» WHAT YOU NEED TO DO: What are the lines, word for word, from the line with "(387, 171) = (552, 517): yellow clock -> none" up to and including the line with "(361, 256) = (468, 336): red" in the records below? Omit the pictures.

» RECORDS FOR THIS EXERCISE:
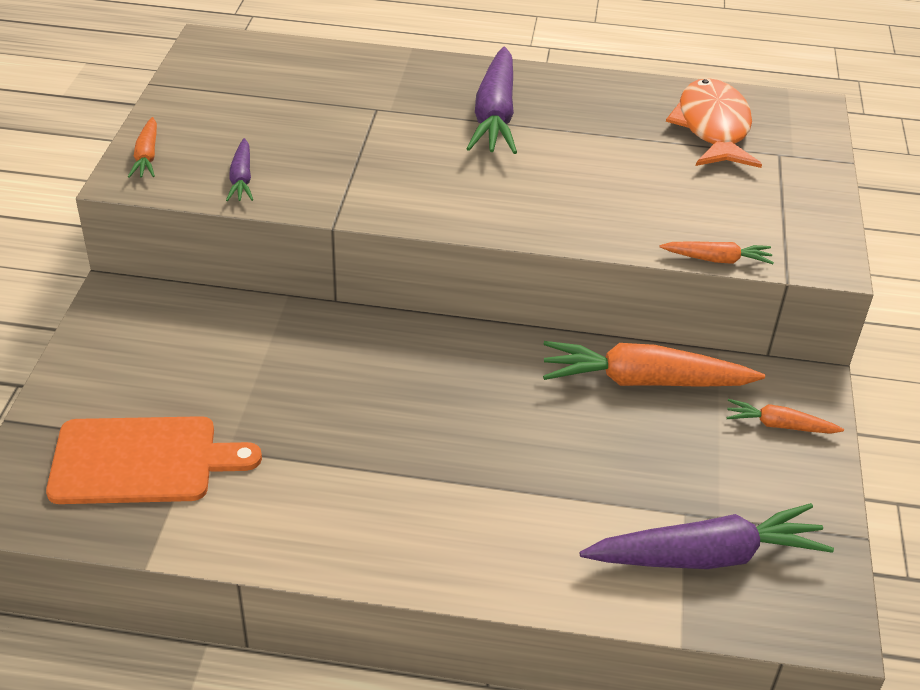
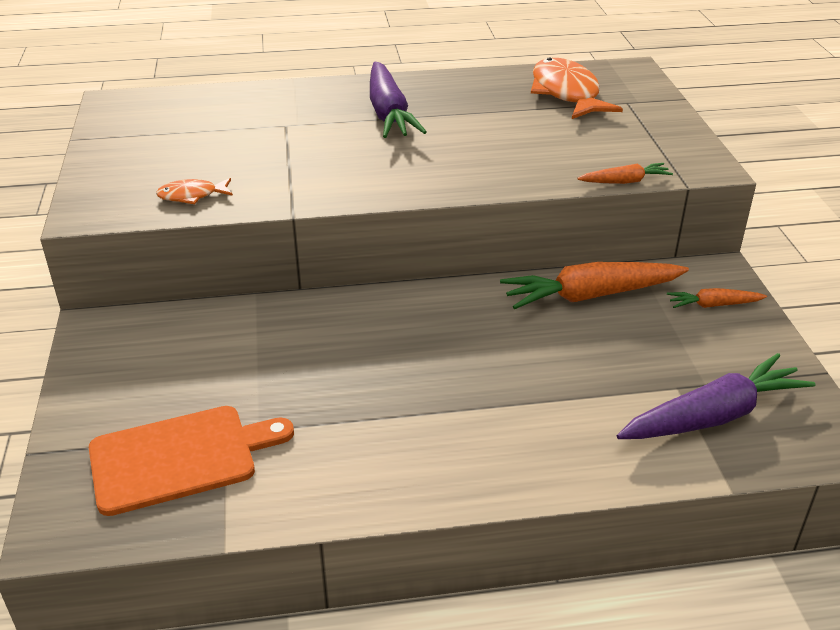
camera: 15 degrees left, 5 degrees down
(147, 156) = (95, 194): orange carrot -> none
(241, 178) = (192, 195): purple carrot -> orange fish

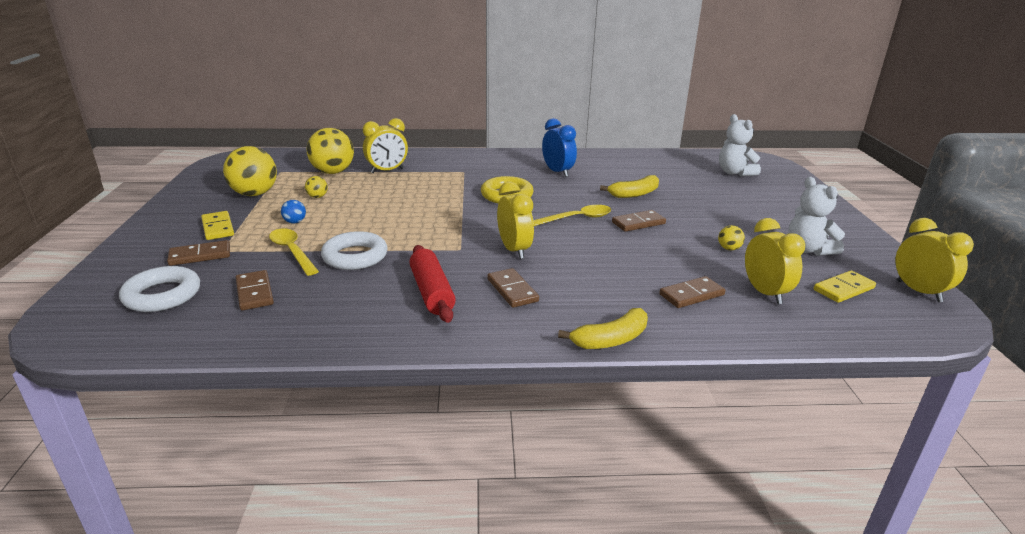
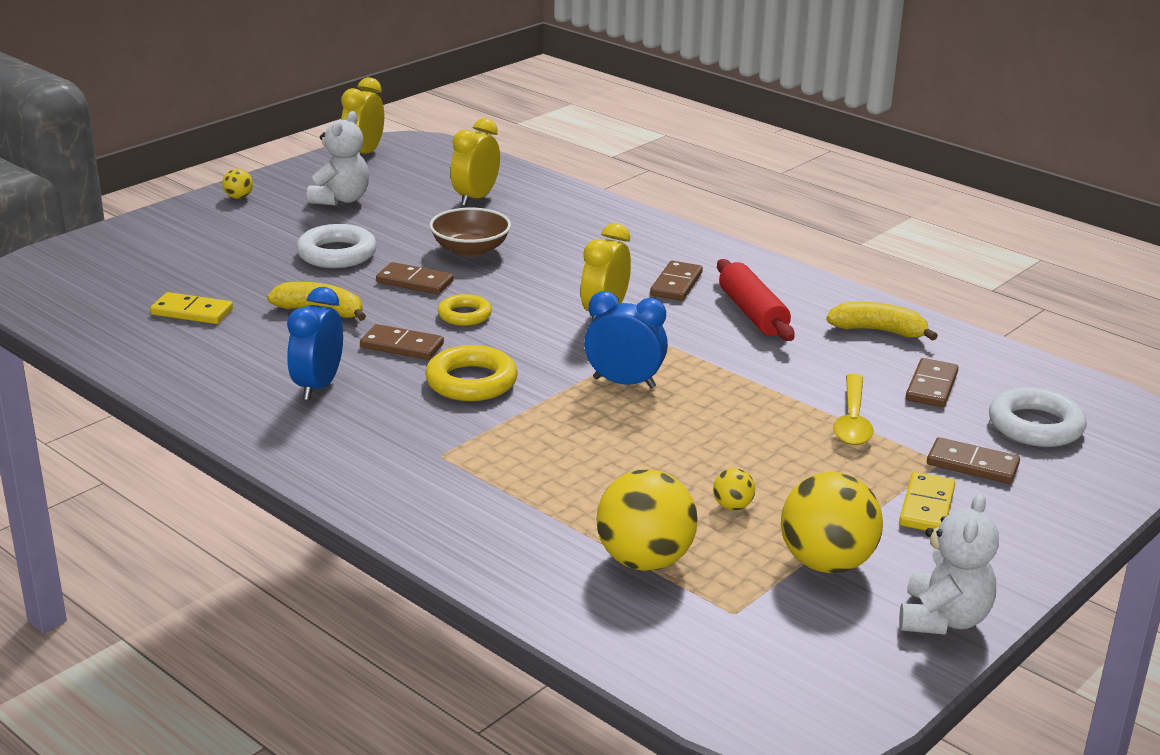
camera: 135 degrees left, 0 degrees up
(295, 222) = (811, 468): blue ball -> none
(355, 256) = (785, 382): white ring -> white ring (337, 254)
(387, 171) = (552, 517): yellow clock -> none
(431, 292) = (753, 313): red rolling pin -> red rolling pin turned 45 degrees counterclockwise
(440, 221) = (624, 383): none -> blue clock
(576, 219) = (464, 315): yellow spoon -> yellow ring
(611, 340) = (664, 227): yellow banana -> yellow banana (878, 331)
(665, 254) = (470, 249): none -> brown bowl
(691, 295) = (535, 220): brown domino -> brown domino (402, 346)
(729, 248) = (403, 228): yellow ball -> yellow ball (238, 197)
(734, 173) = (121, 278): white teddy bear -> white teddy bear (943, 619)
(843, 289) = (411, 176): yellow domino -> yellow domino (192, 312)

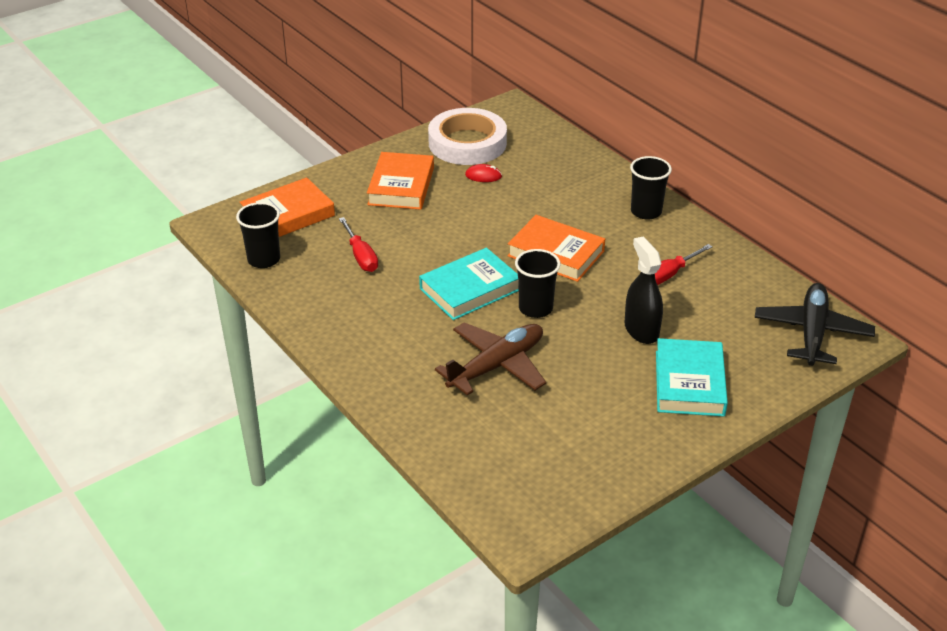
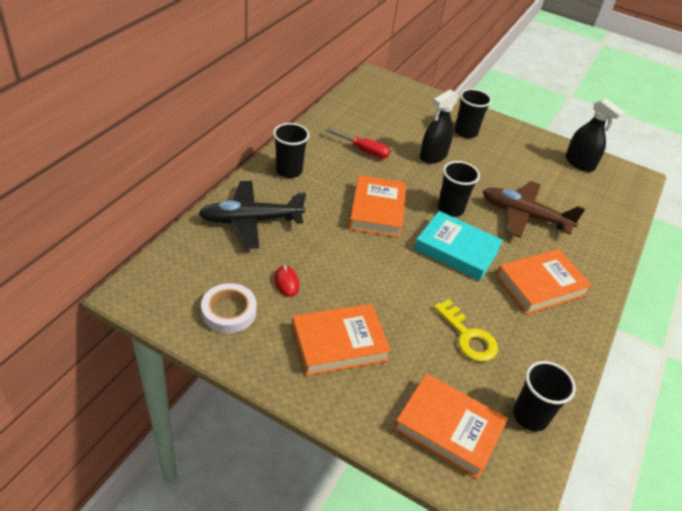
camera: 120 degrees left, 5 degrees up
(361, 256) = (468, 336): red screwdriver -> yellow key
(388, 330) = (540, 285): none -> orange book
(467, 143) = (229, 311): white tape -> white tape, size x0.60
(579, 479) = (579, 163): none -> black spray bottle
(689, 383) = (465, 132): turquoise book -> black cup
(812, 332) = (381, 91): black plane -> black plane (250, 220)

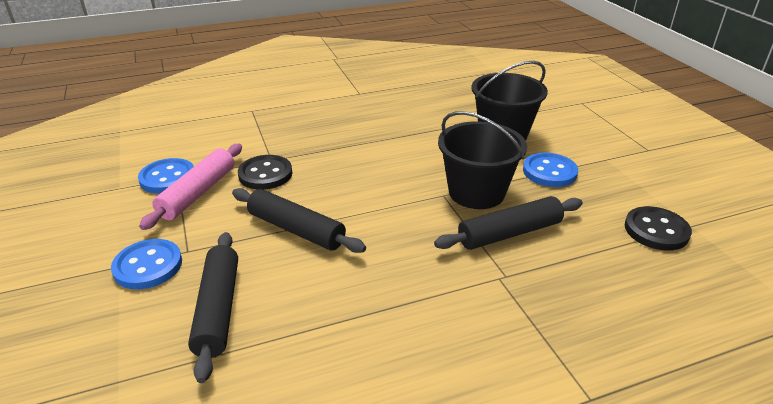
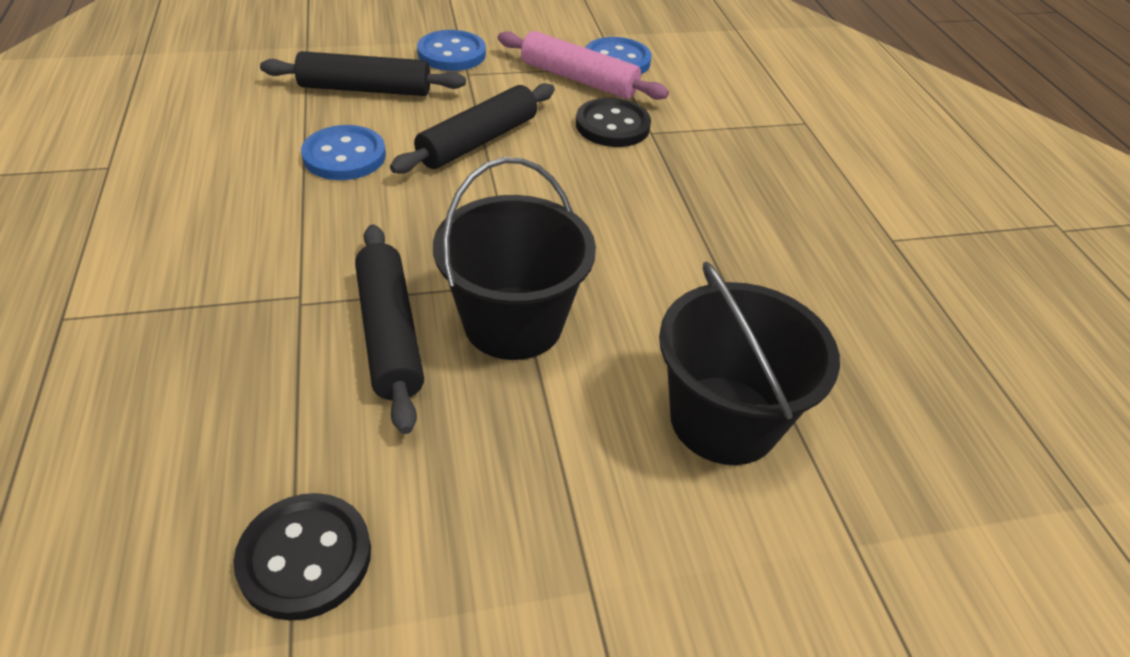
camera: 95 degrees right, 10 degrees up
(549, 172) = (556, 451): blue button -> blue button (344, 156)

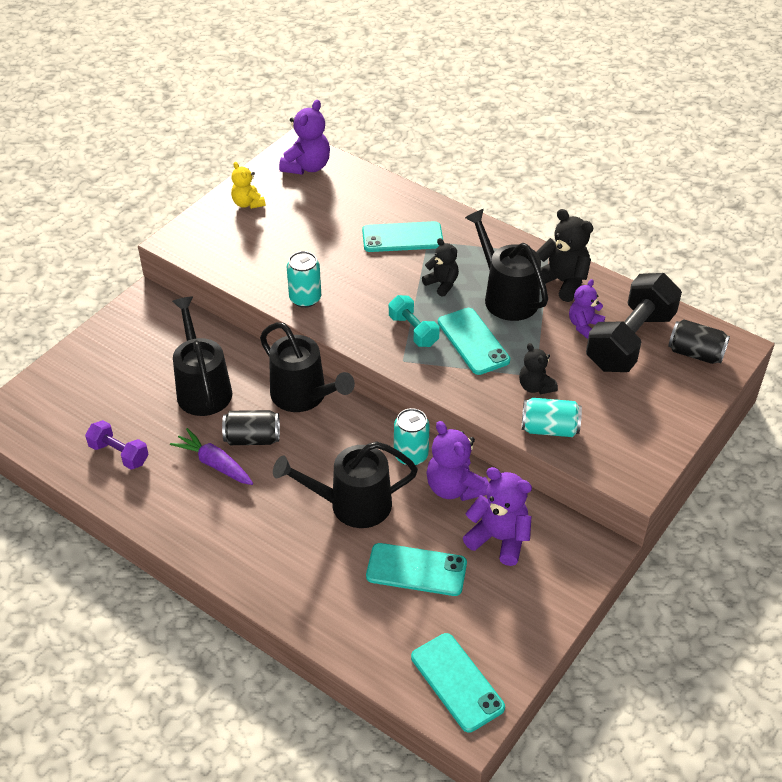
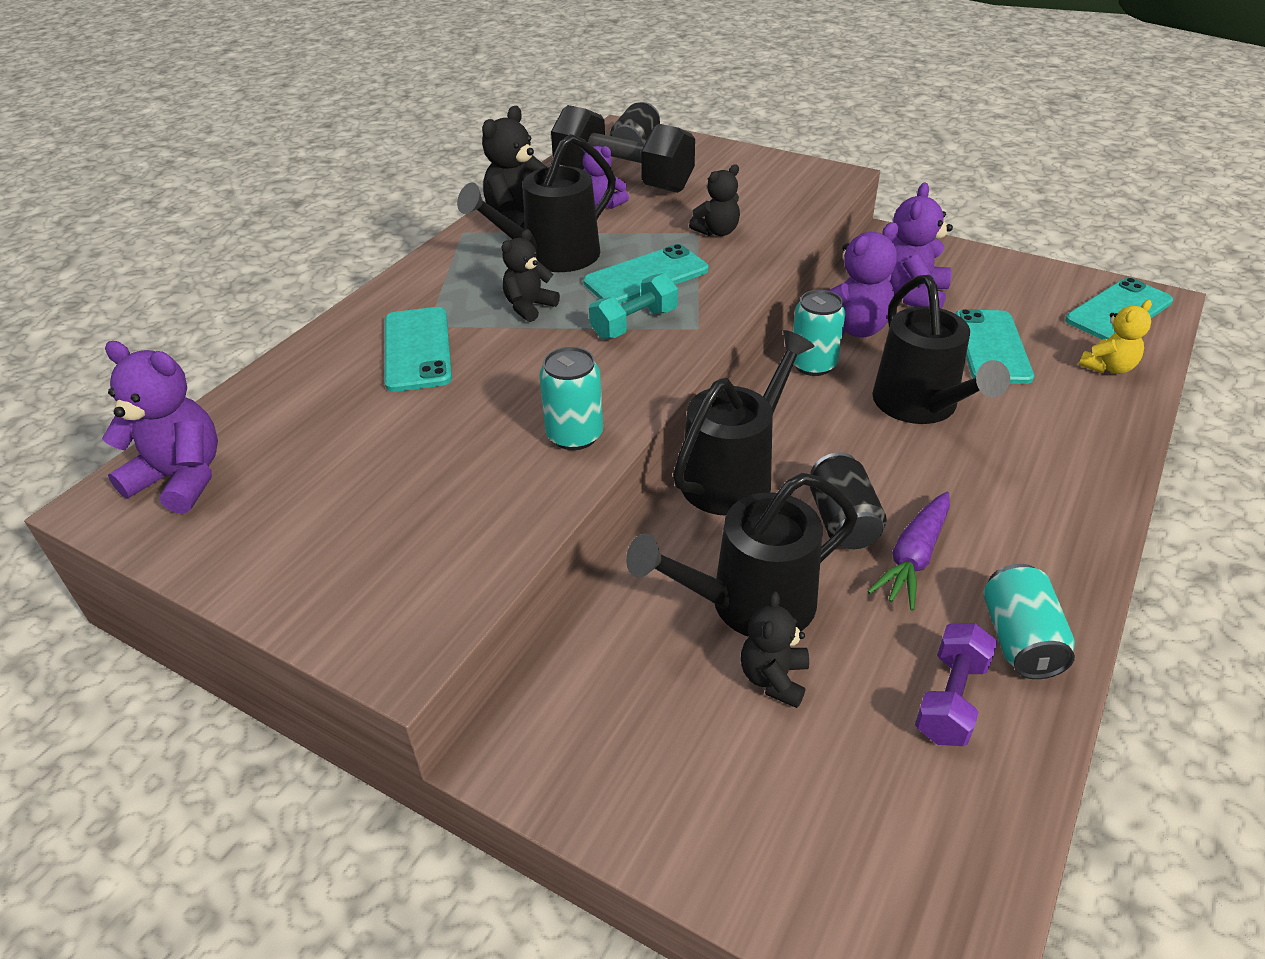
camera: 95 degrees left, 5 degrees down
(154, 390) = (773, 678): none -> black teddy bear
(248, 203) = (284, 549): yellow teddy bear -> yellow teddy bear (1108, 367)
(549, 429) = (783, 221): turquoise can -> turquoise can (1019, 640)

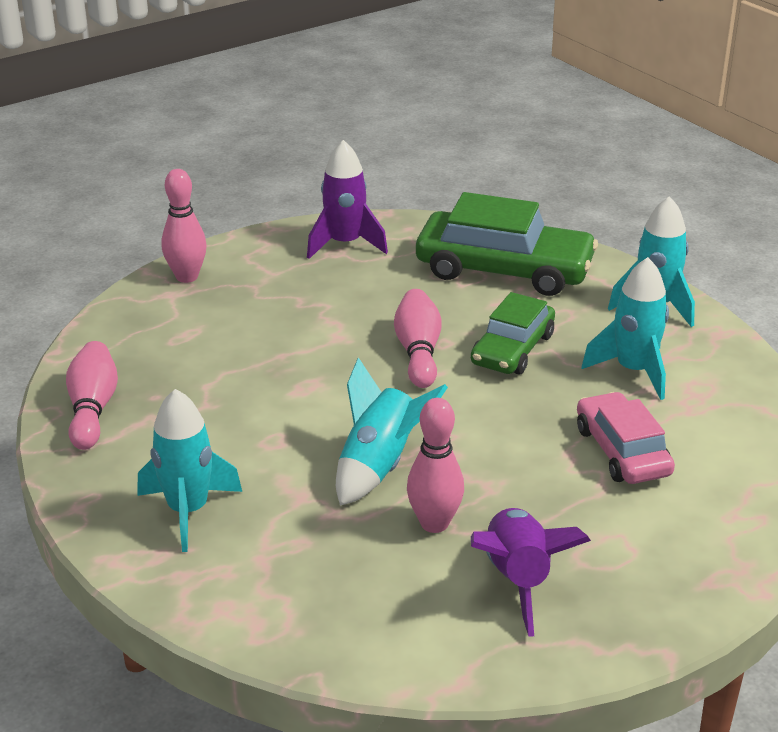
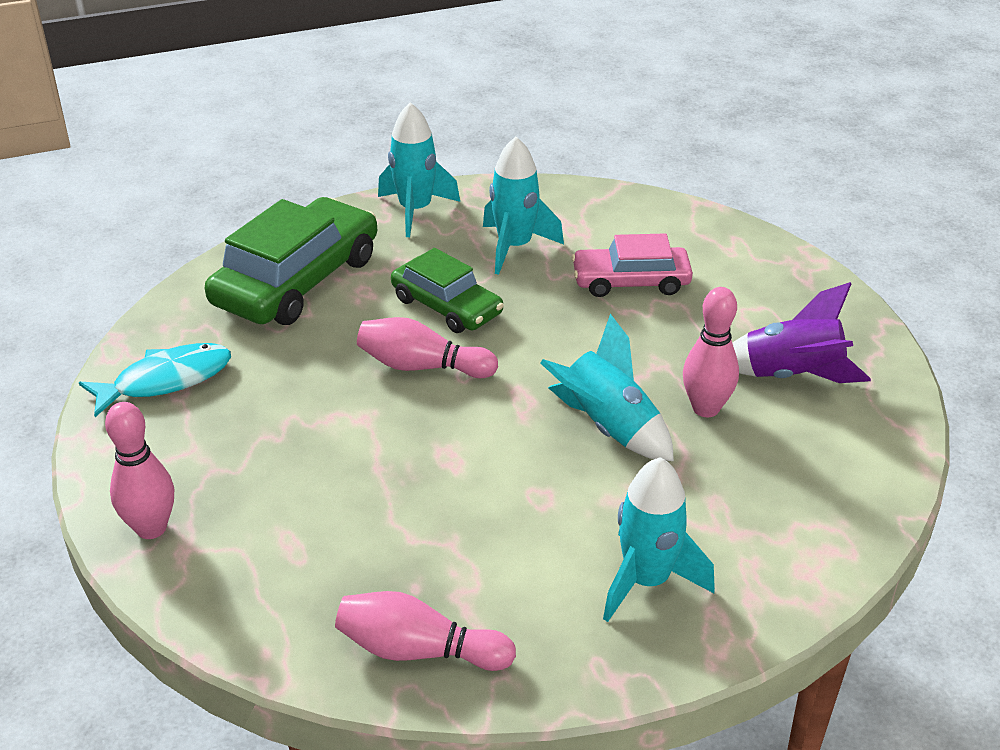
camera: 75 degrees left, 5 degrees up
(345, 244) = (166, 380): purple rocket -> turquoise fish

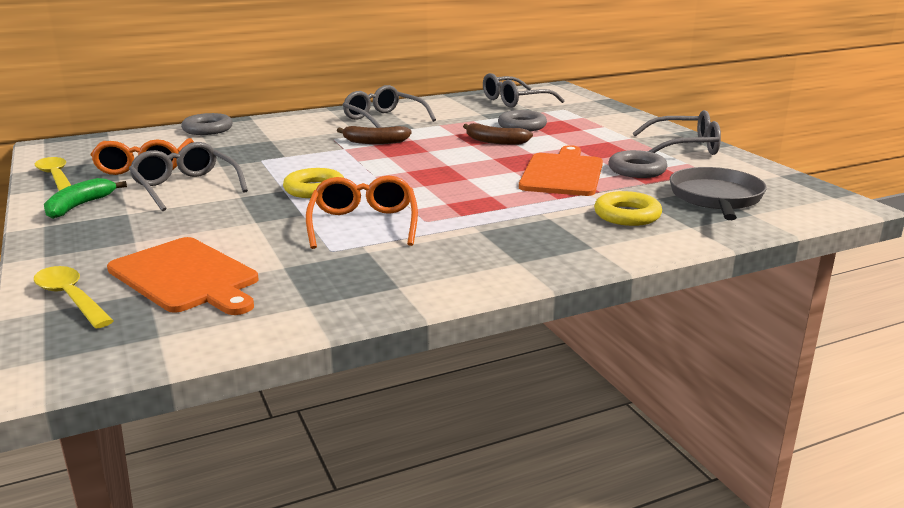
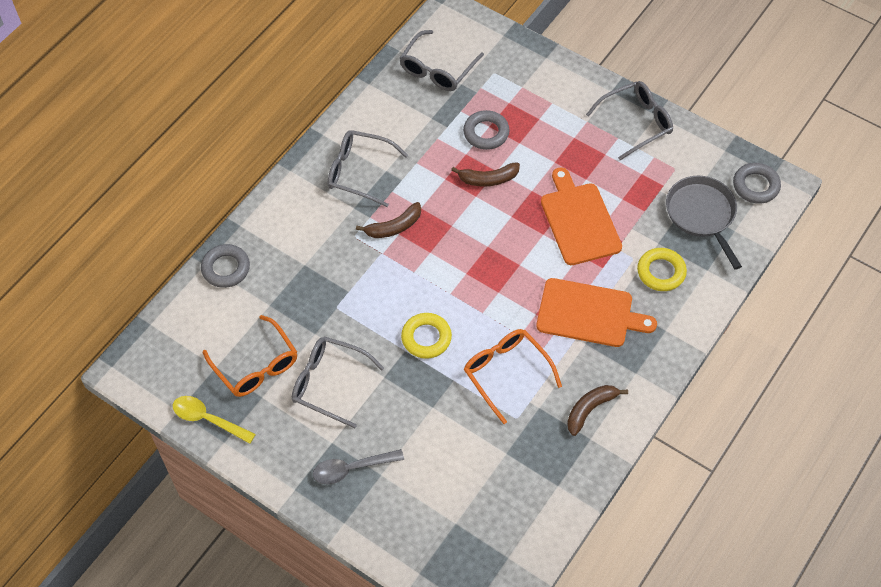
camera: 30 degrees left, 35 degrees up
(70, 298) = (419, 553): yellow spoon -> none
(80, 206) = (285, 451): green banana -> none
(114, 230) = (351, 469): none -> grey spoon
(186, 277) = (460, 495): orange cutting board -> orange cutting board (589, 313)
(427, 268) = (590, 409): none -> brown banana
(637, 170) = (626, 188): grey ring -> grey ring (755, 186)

» RESPONSE AREA:
(387, 171) = (552, 517): yellow clock -> none
(431, 292) = (753, 313): red rolling pin -> red rolling pin turned 45 degrees counterclockwise
(440, 221) = (624, 383): none -> blue clock
(576, 219) = (464, 315): yellow spoon -> yellow ring
(611, 340) = (664, 227): yellow banana -> yellow banana (878, 331)
(665, 254) = (470, 249): none -> brown bowl
(691, 295) = (535, 220): brown domino -> brown domino (402, 346)
(729, 248) = (403, 228): yellow ball -> yellow ball (238, 197)
(734, 173) = (121, 278): white teddy bear -> white teddy bear (943, 619)
(843, 289) = (411, 176): yellow domino -> yellow domino (192, 312)

camera: 120 degrees left, 5 degrees up
(361, 256) = (468, 336): red screwdriver -> yellow key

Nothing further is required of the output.